Every line between the top of the data below and the line with "(499, 433) = (460, 125): orange car -> none", both ends included, must be retyped exactly.

[Collected data entries]
+===+
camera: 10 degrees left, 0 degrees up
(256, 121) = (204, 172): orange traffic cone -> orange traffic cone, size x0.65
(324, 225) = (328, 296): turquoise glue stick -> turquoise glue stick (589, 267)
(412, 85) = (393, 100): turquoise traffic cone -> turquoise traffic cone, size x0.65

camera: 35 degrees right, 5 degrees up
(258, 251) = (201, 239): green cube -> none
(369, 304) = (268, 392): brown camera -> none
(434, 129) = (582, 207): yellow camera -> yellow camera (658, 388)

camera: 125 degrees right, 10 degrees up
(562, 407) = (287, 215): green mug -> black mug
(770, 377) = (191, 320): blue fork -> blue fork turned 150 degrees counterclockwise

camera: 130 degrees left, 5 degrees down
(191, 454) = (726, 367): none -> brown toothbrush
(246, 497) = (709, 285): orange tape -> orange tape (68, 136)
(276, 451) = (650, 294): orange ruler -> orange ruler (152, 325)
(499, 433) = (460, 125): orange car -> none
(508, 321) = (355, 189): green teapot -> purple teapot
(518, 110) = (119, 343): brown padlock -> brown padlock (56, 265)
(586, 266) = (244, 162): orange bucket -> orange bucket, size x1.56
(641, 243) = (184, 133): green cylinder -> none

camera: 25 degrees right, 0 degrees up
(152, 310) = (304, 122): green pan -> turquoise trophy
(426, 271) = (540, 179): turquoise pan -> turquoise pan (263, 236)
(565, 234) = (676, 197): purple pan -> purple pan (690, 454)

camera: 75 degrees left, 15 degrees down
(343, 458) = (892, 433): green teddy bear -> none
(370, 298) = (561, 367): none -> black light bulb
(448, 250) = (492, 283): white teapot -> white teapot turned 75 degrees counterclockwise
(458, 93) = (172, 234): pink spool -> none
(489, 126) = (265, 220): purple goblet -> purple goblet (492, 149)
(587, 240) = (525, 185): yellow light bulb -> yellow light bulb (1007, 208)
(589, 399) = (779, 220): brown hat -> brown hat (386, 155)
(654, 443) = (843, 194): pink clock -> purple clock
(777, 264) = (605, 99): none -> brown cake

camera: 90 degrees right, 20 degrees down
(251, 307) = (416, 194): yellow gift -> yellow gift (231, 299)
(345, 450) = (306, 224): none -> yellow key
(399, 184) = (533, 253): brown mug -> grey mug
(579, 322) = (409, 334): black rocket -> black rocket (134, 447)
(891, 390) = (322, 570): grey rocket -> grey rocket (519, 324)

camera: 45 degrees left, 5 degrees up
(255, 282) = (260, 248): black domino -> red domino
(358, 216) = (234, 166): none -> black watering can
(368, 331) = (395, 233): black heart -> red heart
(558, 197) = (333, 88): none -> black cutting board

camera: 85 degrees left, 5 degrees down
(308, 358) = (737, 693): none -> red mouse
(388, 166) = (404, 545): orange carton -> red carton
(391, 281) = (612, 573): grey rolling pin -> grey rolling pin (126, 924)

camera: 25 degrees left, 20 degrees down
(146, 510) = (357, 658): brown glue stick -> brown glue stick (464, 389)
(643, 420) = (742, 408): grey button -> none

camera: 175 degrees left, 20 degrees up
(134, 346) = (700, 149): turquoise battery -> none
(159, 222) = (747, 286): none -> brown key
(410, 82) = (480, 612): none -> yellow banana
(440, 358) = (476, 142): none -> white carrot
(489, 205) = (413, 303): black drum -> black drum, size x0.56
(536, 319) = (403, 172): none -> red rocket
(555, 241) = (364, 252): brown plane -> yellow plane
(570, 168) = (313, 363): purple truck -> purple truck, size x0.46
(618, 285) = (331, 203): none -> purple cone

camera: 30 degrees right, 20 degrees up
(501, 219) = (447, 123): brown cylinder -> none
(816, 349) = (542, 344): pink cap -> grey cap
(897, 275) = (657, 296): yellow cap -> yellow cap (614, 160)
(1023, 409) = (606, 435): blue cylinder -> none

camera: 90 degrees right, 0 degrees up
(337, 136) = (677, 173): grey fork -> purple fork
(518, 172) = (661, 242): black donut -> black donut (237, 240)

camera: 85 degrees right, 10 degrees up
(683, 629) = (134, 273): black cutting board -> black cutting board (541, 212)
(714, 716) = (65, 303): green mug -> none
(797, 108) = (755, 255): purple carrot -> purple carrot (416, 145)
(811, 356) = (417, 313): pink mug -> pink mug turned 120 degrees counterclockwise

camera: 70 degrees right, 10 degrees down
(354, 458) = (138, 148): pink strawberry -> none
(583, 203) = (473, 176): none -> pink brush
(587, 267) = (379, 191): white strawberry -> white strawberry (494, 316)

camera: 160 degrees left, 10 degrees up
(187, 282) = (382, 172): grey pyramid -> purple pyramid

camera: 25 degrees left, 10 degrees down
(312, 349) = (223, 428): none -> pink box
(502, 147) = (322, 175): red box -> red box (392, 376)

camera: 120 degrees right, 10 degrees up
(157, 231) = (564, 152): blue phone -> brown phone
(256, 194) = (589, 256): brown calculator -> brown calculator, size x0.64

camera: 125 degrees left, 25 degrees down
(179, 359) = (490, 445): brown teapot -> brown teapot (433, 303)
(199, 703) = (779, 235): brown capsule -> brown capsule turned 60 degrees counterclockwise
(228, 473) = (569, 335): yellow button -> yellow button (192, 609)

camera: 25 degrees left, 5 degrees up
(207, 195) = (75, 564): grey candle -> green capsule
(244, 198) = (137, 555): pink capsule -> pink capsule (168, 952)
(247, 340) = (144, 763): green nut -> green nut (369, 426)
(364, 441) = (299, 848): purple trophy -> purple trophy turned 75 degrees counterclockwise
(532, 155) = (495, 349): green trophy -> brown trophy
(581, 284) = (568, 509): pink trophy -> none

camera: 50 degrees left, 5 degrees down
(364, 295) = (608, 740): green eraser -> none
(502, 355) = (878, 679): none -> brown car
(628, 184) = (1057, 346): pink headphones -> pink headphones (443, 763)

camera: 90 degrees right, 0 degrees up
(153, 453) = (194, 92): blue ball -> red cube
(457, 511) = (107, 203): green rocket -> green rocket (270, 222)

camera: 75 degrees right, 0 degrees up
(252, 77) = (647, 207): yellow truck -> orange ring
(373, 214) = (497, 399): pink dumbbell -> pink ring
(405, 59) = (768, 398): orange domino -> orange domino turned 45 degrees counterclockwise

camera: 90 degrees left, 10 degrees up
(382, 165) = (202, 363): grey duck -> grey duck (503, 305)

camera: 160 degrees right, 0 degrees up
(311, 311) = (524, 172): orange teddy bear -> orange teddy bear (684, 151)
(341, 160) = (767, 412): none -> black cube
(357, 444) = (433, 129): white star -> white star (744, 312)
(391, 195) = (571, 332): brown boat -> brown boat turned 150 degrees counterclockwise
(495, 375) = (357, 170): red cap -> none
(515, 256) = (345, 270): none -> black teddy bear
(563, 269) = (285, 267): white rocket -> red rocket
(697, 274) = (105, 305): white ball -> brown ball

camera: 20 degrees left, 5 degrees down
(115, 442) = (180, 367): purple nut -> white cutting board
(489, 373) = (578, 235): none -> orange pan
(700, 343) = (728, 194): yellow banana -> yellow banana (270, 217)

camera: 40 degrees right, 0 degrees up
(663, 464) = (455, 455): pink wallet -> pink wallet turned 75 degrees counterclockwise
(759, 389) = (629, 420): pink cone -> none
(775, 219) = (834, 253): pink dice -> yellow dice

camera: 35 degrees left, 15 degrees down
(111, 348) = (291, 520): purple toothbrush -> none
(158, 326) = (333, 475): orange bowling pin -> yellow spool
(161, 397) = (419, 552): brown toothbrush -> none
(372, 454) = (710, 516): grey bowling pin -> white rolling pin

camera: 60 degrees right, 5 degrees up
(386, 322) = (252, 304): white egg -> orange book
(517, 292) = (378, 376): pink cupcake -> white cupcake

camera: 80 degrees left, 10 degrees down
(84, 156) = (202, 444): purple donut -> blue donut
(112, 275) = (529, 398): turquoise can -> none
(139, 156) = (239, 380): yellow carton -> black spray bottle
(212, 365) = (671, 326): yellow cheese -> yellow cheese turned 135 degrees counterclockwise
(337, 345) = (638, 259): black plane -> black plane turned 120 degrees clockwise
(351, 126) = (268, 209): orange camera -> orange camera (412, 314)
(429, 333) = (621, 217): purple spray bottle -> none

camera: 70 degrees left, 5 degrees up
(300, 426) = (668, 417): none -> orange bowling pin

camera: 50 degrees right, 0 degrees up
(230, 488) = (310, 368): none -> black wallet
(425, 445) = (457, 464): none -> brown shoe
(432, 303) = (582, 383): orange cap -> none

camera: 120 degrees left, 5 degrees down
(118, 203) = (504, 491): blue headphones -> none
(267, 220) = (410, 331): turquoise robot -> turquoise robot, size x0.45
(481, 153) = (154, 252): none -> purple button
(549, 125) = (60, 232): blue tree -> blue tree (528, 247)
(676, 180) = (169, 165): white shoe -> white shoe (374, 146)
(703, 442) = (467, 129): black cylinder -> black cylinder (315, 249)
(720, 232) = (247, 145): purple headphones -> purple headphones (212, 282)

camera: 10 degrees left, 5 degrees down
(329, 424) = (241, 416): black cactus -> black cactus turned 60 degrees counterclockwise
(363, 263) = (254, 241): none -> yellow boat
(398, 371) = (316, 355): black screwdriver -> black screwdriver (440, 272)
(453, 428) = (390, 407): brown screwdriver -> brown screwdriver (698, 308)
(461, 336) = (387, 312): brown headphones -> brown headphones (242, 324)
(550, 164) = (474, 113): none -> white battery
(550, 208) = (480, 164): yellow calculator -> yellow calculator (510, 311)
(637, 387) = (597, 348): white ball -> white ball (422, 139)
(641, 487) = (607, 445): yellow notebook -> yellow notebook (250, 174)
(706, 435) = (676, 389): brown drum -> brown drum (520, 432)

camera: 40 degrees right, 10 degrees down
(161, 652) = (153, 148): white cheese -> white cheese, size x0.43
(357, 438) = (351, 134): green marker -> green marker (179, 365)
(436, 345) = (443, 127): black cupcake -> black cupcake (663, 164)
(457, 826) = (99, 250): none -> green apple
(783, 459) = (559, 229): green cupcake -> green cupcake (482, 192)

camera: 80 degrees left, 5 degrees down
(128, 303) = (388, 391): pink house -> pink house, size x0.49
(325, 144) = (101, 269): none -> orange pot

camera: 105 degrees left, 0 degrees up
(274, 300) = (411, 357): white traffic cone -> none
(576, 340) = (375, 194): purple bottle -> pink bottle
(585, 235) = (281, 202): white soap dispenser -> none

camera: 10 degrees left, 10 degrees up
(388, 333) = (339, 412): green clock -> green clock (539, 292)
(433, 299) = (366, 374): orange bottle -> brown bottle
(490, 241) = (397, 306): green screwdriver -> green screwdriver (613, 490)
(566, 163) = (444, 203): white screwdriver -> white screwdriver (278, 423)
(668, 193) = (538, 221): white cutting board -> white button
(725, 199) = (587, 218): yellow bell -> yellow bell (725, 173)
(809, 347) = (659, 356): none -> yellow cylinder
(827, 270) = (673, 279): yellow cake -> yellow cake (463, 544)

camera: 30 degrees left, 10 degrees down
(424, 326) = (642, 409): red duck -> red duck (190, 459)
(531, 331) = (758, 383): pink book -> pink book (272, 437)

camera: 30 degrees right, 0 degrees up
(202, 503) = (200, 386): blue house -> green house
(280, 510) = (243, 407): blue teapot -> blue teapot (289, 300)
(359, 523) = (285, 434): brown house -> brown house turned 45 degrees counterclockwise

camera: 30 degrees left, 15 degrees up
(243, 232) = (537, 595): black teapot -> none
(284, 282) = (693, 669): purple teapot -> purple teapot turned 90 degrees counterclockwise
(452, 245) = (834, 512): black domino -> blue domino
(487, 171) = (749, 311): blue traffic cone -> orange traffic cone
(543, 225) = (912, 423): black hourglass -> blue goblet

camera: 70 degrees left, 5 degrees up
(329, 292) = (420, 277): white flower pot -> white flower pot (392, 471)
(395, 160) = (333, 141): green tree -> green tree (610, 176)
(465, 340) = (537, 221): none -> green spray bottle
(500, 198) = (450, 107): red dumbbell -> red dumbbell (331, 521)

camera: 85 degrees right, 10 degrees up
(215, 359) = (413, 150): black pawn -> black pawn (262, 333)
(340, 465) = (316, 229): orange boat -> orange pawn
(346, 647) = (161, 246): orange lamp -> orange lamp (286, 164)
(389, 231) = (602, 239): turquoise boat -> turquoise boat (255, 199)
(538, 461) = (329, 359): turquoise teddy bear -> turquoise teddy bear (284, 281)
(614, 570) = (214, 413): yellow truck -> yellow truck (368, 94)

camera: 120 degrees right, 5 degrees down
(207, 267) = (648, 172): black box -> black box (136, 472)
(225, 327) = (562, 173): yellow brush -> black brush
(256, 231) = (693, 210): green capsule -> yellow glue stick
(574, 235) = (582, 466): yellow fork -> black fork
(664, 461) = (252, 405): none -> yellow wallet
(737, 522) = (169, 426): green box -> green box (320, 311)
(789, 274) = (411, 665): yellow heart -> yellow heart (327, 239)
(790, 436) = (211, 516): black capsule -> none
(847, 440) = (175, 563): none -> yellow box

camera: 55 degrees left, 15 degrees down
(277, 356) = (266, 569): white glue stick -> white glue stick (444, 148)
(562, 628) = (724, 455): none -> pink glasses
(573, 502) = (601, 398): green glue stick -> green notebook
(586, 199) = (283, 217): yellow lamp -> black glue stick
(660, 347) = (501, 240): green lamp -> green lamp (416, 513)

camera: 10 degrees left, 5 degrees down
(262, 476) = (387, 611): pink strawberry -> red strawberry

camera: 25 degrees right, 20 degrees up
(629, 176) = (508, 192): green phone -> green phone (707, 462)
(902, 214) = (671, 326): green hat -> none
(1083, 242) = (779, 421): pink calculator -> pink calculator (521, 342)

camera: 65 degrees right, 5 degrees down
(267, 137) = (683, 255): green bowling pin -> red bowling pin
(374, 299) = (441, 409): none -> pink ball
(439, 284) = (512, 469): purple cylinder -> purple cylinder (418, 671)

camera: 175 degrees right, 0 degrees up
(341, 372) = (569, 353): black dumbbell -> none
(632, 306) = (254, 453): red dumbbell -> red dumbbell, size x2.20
+===+
> [Exercise solution]
camera: 10 degrees left, 0 degrees up
(256, 121) = (204, 172): orange traffic cone -> orange traffic cone, size x0.65
(324, 225) = (328, 296): turquoise glue stick -> turquoise glue stick (589, 267)
(412, 85) = (393, 100): turquoise traffic cone -> turquoise traffic cone, size x0.65

camera: 35 degrees right, 5 degrees up
(258, 251) = (201, 239): green cube -> none
(369, 304) = (268, 392): brown camera -> none
(434, 129) = (582, 207): yellow camera -> yellow camera (658, 388)

camera: 125 degrees right, 10 degrees up
(562, 407) = (287, 215): green mug -> black mug
(770, 377) = (191, 320): blue fork -> blue fork turned 150 degrees counterclockwise

camera: 130 degrees left, 5 degrees down
(191, 454) = (726, 367): none -> brown toothbrush
(246, 497) = (709, 285): orange tape -> orange tape (68, 136)
(276, 451) = (650, 294): orange ruler -> orange ruler (152, 325)
(499, 433) = (460, 125): orange car -> none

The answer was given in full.